━━━ Information provided ━━━
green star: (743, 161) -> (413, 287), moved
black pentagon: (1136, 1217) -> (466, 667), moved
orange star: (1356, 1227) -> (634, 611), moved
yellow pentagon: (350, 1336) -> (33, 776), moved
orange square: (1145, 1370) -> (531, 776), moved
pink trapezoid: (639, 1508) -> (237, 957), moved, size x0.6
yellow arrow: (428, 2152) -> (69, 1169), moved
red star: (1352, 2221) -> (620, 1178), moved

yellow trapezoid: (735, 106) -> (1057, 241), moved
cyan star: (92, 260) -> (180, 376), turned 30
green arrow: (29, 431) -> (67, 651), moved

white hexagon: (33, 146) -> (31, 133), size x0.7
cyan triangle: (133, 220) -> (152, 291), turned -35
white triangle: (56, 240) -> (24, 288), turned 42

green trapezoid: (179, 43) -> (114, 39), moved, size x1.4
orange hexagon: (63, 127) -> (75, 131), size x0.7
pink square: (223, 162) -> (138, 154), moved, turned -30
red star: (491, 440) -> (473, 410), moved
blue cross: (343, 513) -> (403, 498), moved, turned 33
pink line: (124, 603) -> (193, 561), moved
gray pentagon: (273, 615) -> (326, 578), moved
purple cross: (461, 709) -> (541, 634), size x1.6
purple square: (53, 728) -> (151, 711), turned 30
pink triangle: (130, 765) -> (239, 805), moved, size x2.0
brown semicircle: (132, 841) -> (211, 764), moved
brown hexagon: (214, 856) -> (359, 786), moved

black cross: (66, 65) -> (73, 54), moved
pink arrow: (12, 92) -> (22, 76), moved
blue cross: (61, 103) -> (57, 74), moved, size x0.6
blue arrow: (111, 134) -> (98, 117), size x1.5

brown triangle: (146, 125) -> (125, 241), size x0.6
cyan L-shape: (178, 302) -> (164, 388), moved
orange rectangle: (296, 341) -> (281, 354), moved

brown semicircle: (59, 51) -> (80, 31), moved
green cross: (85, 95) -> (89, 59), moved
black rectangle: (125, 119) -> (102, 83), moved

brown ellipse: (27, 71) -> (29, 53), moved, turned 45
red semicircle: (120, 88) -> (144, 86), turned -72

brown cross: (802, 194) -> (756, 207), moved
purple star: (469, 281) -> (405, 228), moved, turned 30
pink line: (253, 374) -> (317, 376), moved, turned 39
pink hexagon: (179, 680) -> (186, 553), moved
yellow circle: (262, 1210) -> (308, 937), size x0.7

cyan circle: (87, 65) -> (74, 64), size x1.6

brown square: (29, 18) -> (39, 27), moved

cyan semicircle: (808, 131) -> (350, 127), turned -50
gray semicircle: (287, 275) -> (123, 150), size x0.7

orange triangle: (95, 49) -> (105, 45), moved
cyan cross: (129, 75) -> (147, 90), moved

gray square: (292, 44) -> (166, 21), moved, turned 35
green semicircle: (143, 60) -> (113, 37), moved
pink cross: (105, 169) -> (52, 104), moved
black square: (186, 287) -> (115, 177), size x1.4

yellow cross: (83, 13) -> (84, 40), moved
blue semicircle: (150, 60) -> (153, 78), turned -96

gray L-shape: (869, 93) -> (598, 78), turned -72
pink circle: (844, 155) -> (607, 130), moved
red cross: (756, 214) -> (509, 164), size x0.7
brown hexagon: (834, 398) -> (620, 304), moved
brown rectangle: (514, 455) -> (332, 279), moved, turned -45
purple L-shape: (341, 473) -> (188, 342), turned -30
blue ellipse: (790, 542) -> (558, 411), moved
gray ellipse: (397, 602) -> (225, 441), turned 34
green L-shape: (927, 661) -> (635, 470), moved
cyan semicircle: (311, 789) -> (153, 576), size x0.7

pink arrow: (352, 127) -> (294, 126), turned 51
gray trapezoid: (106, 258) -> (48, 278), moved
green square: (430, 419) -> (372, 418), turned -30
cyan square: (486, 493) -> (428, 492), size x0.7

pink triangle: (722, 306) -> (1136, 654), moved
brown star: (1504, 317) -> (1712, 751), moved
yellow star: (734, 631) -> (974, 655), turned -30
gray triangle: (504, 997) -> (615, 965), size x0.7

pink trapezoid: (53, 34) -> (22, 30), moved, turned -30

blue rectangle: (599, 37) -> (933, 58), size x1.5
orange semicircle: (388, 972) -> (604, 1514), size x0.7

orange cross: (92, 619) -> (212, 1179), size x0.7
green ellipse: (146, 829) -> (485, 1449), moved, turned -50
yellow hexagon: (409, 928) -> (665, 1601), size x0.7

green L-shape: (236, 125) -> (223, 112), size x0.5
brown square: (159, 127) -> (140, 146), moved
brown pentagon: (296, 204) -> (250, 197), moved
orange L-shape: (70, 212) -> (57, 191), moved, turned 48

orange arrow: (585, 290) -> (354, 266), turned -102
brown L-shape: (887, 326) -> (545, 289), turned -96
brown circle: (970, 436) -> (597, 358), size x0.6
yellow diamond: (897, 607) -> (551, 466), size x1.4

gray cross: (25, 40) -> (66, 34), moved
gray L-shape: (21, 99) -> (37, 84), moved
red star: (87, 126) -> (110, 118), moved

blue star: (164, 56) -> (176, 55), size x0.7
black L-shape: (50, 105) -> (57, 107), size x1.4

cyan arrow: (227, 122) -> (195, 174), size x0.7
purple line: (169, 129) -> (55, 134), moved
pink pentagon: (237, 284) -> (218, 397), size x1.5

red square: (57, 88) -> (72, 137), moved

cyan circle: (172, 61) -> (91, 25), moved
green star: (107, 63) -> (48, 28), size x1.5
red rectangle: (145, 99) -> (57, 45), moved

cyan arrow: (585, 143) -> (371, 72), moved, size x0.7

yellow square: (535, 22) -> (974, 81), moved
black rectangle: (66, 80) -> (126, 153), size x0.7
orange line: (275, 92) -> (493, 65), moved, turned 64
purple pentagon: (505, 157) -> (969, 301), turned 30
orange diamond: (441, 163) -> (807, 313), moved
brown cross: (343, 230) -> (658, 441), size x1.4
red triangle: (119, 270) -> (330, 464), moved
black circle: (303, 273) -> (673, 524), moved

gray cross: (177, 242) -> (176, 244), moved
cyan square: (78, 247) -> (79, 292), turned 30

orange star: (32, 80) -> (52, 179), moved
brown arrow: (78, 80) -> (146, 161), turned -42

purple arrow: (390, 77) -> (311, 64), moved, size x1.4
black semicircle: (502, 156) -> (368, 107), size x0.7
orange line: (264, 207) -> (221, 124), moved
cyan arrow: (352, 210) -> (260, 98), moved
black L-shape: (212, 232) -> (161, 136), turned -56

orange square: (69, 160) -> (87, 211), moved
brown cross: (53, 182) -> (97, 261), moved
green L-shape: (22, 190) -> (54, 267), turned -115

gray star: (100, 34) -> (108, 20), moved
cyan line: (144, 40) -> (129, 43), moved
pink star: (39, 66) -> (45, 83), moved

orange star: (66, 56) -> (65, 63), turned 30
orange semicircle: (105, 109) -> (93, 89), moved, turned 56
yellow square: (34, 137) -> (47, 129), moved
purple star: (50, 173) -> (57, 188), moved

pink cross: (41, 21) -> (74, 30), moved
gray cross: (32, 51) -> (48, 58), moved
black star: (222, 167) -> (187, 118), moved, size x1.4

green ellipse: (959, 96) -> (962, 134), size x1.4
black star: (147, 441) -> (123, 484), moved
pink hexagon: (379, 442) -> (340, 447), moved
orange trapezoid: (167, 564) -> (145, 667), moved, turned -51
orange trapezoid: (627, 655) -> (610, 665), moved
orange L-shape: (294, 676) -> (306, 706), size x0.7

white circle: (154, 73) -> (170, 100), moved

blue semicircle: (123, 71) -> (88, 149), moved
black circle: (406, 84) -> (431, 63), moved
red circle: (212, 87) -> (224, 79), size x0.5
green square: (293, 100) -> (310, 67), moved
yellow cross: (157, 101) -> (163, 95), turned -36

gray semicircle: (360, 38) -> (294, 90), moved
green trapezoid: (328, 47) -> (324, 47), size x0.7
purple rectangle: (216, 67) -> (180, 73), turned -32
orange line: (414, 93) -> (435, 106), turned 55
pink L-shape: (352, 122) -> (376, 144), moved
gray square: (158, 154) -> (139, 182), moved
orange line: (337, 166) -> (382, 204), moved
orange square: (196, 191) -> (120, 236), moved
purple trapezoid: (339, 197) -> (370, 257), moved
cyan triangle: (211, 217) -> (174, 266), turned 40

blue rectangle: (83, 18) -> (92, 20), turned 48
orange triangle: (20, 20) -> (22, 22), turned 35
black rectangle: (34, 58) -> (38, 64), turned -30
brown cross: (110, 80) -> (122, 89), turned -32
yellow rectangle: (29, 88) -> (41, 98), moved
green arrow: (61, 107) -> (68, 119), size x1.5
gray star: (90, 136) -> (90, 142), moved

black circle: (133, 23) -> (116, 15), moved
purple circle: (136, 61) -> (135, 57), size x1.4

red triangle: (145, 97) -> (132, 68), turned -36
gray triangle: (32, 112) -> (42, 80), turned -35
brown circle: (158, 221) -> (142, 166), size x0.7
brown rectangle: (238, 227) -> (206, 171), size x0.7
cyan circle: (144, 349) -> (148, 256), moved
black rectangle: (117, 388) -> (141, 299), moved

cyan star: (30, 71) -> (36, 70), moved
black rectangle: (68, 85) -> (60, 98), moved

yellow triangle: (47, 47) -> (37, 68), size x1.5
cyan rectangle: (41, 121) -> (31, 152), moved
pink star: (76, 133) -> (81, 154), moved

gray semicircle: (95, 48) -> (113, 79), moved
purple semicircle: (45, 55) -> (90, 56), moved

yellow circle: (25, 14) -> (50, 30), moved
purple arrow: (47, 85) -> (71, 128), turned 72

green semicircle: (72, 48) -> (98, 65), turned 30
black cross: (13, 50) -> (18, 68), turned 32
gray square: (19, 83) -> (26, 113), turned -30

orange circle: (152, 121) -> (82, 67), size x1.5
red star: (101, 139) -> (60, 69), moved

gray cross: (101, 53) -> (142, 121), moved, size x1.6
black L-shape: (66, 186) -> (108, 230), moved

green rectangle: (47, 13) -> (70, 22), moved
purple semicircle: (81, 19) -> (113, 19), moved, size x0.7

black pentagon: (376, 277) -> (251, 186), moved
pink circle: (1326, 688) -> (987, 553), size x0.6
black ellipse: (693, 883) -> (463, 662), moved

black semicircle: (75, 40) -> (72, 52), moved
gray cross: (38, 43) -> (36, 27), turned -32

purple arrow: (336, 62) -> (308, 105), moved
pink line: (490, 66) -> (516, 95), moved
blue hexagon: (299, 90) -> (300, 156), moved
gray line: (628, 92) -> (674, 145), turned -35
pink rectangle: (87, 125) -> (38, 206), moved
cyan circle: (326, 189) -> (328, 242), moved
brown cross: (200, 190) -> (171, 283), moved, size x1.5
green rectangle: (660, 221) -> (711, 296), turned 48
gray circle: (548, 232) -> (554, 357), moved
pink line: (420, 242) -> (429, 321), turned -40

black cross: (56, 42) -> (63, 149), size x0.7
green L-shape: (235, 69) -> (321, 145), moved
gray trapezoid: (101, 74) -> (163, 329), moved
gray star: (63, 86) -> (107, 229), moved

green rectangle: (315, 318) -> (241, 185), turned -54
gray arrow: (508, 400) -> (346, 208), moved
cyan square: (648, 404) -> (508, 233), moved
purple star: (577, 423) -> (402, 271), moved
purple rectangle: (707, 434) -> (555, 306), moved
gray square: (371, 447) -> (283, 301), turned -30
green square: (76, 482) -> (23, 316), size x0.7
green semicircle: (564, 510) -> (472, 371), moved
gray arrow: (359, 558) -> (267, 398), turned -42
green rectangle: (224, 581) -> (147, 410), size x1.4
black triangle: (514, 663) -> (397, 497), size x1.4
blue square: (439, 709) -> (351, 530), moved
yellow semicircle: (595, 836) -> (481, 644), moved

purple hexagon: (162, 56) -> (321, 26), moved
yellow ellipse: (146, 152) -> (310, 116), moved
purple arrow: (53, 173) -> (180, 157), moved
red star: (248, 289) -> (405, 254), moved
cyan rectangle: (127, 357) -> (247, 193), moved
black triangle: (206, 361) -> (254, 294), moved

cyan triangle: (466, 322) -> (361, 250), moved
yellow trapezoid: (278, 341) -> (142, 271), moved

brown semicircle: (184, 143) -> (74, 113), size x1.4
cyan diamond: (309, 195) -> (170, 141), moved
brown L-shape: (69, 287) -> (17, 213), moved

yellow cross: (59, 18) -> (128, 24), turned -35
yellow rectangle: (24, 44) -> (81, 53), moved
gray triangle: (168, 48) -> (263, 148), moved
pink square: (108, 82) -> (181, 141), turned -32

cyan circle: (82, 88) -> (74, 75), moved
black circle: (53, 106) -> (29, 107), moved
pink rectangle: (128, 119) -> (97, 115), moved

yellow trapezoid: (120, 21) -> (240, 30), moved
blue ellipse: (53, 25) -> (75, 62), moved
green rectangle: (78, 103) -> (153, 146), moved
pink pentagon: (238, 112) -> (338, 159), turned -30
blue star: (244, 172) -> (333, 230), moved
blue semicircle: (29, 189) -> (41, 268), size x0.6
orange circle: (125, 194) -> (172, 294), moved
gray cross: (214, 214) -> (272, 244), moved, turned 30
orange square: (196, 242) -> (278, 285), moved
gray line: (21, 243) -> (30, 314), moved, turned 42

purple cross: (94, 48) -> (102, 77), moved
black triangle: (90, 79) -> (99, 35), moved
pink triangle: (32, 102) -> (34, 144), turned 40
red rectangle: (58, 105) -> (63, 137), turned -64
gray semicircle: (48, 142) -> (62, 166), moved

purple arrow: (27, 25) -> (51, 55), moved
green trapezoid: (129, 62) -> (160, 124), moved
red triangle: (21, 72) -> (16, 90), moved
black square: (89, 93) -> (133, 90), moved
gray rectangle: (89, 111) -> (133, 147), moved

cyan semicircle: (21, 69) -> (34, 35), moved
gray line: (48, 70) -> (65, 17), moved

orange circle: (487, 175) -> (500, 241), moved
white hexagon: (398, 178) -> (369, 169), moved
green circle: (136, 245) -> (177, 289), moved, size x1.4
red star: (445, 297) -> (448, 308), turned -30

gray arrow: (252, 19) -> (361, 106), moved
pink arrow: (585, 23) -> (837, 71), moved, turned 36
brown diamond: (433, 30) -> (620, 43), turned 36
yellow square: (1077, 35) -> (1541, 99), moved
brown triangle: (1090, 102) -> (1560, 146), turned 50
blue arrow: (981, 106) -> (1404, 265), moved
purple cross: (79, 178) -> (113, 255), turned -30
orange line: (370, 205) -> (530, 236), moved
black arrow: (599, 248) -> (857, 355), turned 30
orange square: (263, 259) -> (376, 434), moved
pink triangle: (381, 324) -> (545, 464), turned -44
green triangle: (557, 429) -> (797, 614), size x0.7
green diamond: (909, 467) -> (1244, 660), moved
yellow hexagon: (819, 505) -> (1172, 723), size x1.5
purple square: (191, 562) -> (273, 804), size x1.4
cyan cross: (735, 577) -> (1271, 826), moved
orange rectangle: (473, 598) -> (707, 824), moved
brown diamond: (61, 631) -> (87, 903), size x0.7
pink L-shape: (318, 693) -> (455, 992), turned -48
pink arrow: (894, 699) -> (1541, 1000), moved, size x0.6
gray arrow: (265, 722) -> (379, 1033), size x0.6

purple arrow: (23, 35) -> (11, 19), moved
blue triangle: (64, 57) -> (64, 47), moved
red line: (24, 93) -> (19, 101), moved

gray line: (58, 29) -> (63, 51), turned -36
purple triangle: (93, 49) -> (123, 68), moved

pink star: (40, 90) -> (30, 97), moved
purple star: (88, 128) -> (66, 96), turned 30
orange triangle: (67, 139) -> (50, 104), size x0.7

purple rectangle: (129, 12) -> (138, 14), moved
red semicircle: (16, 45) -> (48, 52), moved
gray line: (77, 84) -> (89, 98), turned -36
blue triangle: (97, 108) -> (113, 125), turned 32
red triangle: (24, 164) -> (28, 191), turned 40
━━━
Please report every line among the entries that includes "white".

● Result
white hexagon: (33, 146) -> (31, 133), size x0.7
white triangle: (56, 240) -> (24, 288), turned 42
white circle: (154, 73) -> (170, 100), moved
white hexagon: (398, 178) -> (369, 169), moved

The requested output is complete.